»»

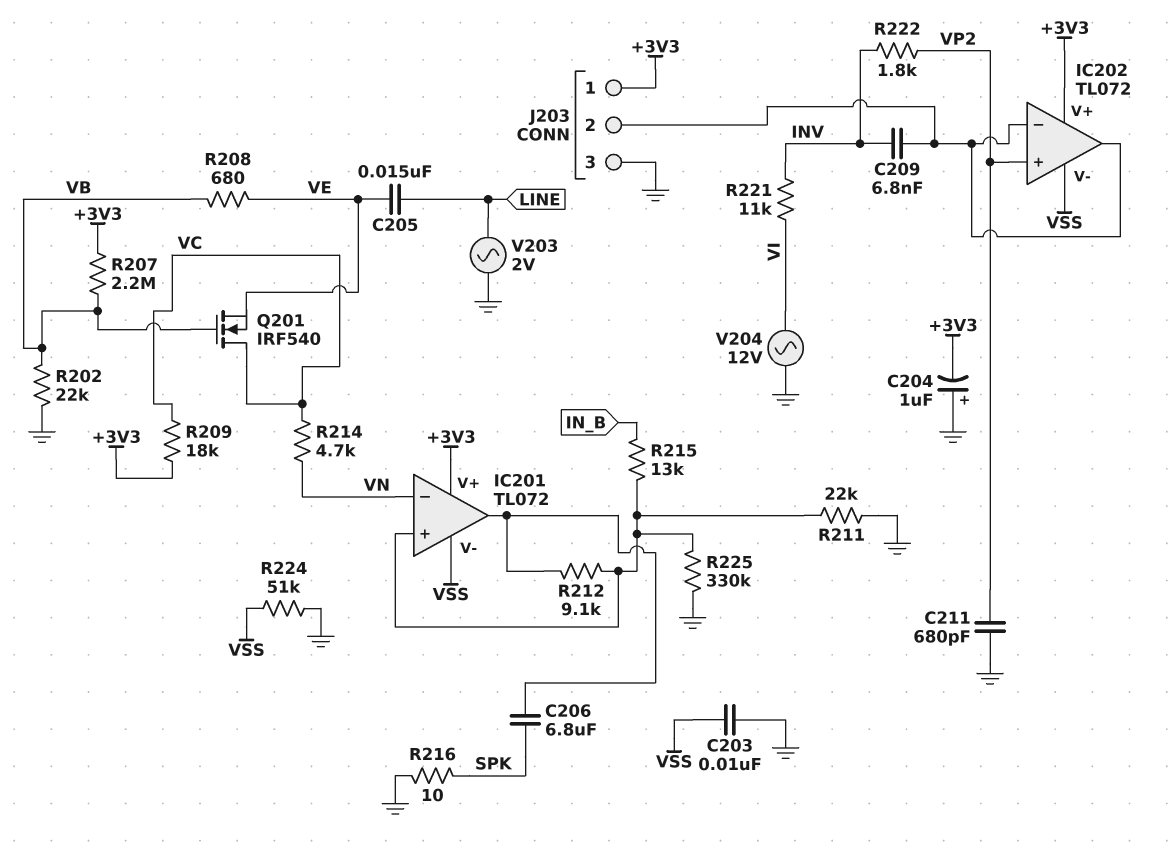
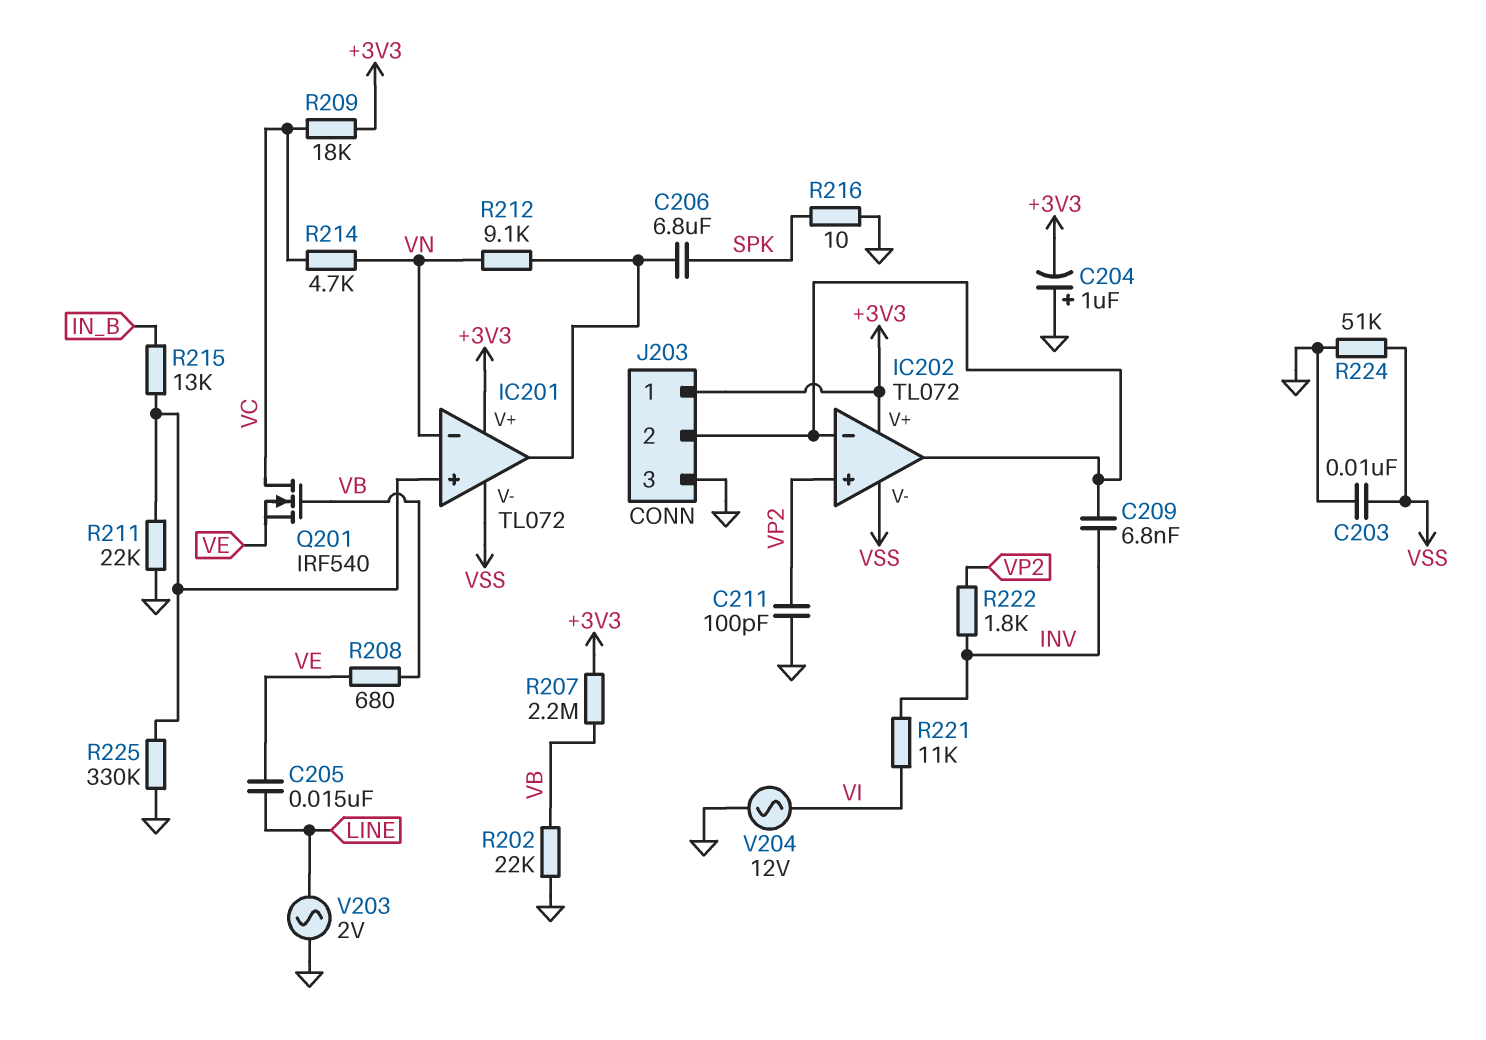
C211: 680pF (GND, VP2) -> 100pF (GND, VP2)
R212: 9.1k (IC201/in+, IC201/out) -> 9.1k (IC201/out, VN)

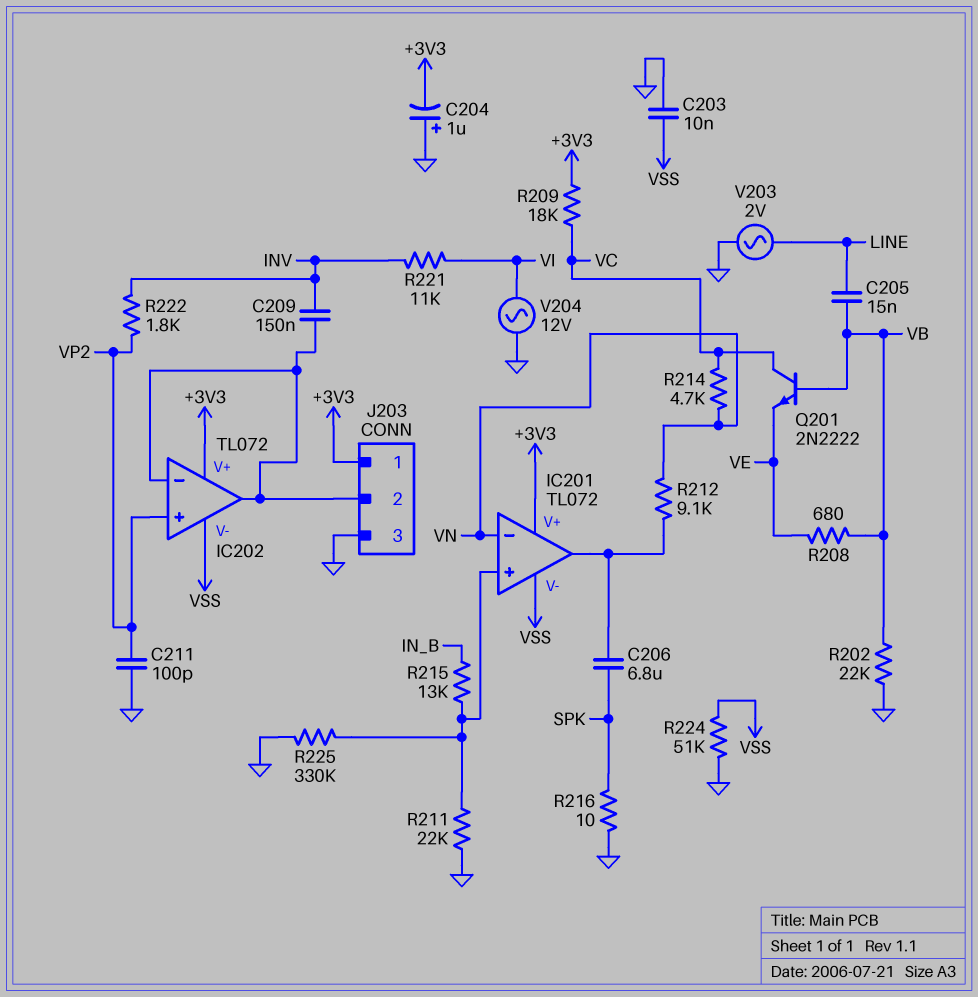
C205: 15nF (LINE, VE) -> 15nF (LINE, VB)
C209: 6.8nF (IC202/in-, INV) -> 150nF (IC202/in-, INV)
Q201: NMOS IRF540 (G VB, D VC, S VE) -> NPN 2N2222 (B VB, C VC, E VE)
R207: 2.2M (+3V3, VB) -> none

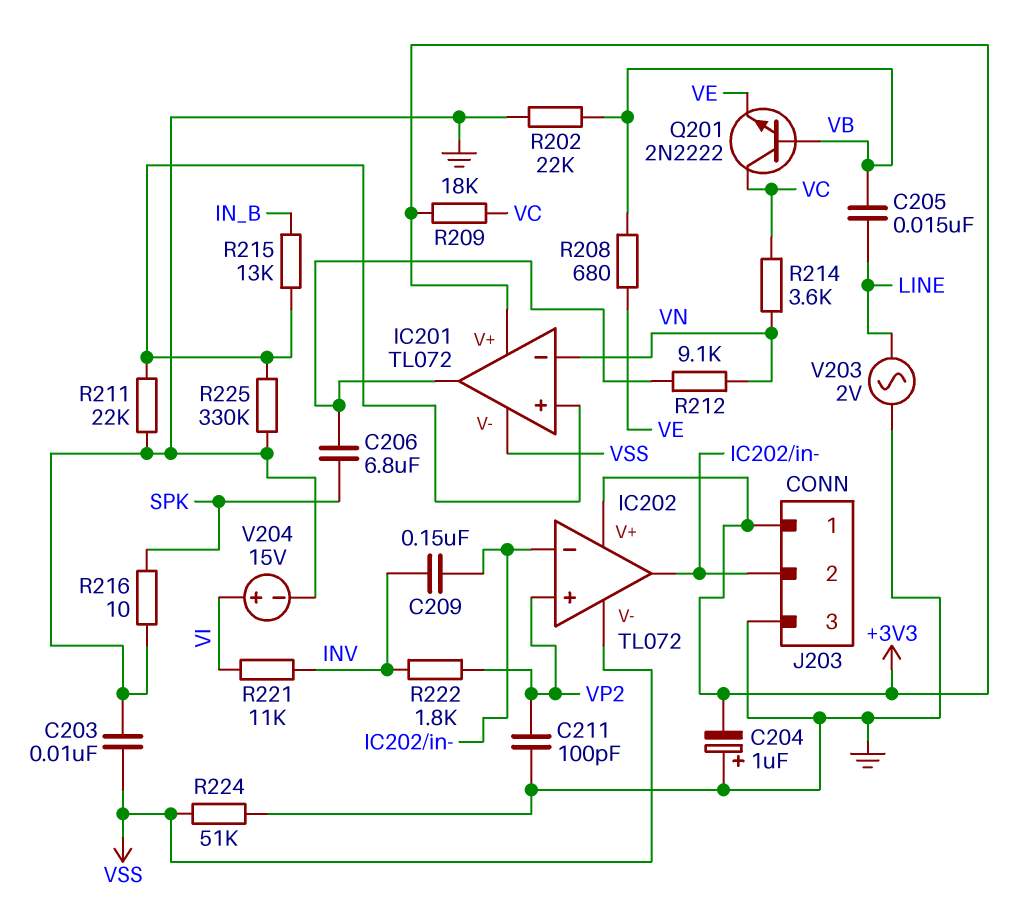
R214: 4.7k (VC, VN) -> 3.6k (VC, VN)
V204: AC 12V (GND, VI) -> 15V (plus VI, minus GND)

««

#### Prompt:
Copy nothing past the line containing "R207: 2.2M (+3V3, VB) -> none": reproduce every line from the start of the records up to it, skipping pictures.

#### Answer to the exercise:
C211: 680pF (GND, VP2) -> 100pF (GND, VP2)
R212: 9.1k (IC201/in+, IC201/out) -> 9.1k (IC201/out, VN)

C205: 15nF (LINE, VE) -> 15nF (LINE, VB)
C209: 6.8nF (IC202/in-, INV) -> 150nF (IC202/in-, INV)
Q201: NMOS IRF540 (G VB, D VC, S VE) -> NPN 2N2222 (B VB, C VC, E VE)
R207: 2.2M (+3V3, VB) -> none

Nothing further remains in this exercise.